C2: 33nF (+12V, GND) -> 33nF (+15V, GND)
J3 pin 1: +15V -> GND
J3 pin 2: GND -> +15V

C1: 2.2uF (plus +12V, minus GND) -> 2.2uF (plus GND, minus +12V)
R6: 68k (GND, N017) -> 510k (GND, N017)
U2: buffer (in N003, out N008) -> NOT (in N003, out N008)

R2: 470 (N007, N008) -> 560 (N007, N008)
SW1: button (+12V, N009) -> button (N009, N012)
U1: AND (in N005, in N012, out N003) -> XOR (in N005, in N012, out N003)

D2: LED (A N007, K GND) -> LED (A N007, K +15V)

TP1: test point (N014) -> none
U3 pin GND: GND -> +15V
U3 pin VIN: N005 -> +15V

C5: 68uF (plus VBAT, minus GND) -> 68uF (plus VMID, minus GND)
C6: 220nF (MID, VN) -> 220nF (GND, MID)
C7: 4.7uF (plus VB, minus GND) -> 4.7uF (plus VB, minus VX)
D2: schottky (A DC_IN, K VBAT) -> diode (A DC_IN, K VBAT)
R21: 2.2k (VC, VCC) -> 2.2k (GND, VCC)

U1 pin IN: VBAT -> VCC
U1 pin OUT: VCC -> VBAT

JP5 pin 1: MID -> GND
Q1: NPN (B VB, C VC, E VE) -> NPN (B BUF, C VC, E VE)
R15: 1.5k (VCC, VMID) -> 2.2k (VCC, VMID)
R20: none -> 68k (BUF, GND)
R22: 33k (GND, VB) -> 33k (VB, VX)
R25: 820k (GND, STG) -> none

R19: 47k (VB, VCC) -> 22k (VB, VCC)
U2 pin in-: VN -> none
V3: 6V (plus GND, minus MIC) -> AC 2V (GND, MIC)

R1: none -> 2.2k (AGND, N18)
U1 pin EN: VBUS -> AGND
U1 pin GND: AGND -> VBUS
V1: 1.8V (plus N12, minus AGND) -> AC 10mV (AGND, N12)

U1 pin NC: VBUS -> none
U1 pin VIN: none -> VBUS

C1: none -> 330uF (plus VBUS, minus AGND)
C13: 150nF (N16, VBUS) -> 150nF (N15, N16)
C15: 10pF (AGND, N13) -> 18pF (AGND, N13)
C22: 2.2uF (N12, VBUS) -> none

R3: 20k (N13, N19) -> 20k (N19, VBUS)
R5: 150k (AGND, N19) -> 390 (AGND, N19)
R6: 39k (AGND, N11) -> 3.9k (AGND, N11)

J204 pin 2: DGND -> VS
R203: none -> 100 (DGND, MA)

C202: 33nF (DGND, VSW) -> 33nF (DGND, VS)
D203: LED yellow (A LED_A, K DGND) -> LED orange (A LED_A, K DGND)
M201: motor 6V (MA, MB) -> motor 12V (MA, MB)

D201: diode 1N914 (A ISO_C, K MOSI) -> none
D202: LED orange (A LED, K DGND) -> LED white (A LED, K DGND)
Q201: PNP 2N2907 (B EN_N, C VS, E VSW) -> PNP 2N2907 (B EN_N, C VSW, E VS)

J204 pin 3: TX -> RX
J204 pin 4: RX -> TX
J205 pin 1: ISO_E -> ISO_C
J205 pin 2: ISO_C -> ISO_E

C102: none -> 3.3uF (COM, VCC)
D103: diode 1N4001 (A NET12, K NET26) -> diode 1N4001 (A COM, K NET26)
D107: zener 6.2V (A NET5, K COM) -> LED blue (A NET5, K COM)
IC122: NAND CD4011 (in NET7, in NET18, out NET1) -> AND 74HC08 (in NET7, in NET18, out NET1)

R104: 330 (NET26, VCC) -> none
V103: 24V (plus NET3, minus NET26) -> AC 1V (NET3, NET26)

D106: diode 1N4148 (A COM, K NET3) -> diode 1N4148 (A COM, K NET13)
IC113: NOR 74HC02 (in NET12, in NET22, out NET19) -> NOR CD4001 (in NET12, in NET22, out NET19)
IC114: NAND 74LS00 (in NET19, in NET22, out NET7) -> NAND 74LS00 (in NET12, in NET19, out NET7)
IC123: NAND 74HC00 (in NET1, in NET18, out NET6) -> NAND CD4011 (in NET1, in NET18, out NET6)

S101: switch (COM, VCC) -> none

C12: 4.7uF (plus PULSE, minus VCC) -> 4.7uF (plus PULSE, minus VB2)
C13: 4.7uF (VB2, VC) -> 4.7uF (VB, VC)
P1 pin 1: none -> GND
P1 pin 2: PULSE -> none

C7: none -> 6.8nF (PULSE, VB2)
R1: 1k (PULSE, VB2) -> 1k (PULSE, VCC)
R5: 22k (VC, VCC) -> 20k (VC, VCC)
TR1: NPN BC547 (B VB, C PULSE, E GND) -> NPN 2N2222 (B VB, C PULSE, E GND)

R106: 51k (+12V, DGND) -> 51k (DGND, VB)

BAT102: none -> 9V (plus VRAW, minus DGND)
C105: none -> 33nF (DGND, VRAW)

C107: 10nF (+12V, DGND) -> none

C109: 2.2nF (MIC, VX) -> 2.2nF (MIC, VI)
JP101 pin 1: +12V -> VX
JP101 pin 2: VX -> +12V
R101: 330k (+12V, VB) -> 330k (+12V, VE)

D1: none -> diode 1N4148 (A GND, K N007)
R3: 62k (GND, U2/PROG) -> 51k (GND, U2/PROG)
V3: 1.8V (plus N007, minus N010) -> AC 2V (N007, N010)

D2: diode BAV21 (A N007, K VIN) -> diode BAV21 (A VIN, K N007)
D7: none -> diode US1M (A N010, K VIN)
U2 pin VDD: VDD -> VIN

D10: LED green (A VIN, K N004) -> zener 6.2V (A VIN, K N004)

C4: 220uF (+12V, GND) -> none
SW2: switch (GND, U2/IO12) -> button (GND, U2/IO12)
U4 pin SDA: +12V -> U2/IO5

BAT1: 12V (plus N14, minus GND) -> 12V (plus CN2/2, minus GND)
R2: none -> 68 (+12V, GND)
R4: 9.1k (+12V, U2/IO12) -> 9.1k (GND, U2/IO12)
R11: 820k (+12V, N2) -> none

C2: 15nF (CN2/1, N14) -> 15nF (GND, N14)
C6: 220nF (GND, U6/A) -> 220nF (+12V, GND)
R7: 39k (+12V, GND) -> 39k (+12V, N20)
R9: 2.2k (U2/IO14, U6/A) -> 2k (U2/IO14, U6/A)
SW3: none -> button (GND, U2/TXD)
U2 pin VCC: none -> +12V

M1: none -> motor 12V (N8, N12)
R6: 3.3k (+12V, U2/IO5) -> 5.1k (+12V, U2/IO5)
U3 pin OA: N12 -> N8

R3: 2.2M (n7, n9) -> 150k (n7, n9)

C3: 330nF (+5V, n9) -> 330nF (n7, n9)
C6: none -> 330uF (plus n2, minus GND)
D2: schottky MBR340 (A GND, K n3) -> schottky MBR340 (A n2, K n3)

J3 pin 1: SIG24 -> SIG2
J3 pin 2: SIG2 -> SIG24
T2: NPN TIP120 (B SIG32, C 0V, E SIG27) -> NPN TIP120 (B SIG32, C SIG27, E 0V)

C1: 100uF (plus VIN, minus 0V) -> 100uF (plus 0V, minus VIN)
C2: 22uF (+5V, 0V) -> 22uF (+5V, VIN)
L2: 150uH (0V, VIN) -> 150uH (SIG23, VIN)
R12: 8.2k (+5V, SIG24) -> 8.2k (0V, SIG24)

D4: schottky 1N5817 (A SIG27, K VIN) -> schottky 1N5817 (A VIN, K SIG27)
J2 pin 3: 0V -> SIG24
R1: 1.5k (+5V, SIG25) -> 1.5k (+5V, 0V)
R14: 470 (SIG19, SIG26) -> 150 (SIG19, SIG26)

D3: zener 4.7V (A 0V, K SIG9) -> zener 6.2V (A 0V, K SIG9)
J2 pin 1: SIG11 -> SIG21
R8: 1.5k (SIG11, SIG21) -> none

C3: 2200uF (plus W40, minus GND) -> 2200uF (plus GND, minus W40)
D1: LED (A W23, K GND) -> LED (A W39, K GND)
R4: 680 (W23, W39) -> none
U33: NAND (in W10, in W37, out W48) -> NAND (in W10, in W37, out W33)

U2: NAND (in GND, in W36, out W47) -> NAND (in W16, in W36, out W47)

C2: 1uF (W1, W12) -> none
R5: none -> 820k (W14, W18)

- - - - - - -

### [INSTRUCTIONS TO FOLLOW]
Reproduce the entries above exactly, but only the lines between the line holding "P1 pin 2: PULSE -> none" and the line holding "R11: 820k (+12V, N2) -> none", inclusive.

### [RESULT FOR THIS TASK]
P1 pin 2: PULSE -> none

C7: none -> 6.8nF (PULSE, VB2)
R1: 1k (PULSE, VB2) -> 1k (PULSE, VCC)
R5: 22k (VC, VCC) -> 20k (VC, VCC)
TR1: NPN BC547 (B VB, C PULSE, E GND) -> NPN 2N2222 (B VB, C PULSE, E GND)

R106: 51k (+12V, DGND) -> 51k (DGND, VB)

BAT102: none -> 9V (plus VRAW, minus DGND)
C105: none -> 33nF (DGND, VRAW)

C107: 10nF (+12V, DGND) -> none

C109: 2.2nF (MIC, VX) -> 2.2nF (MIC, VI)
JP101 pin 1: +12V -> VX
JP101 pin 2: VX -> +12V
R101: 330k (+12V, VB) -> 330k (+12V, VE)

D1: none -> diode 1N4148 (A GND, K N007)
R3: 62k (GND, U2/PROG) -> 51k (GND, U2/PROG)
V3: 1.8V (plus N007, minus N010) -> AC 2V (N007, N010)

D2: diode BAV21 (A N007, K VIN) -> diode BAV21 (A VIN, K N007)
D7: none -> diode US1M (A N010, K VIN)
U2 pin VDD: VDD -> VIN

D10: LED green (A VIN, K N004) -> zener 6.2V (A VIN, K N004)

C4: 220uF (+12V, GND) -> none
SW2: switch (GND, U2/IO12) -> button (GND, U2/IO12)
U4 pin SDA: +12V -> U2/IO5

BAT1: 12V (plus N14, minus GND) -> 12V (plus CN2/2, minus GND)
R2: none -> 68 (+12V, GND)
R4: 9.1k (+12V, U2/IO12) -> 9.1k (GND, U2/IO12)
R11: 820k (+12V, N2) -> none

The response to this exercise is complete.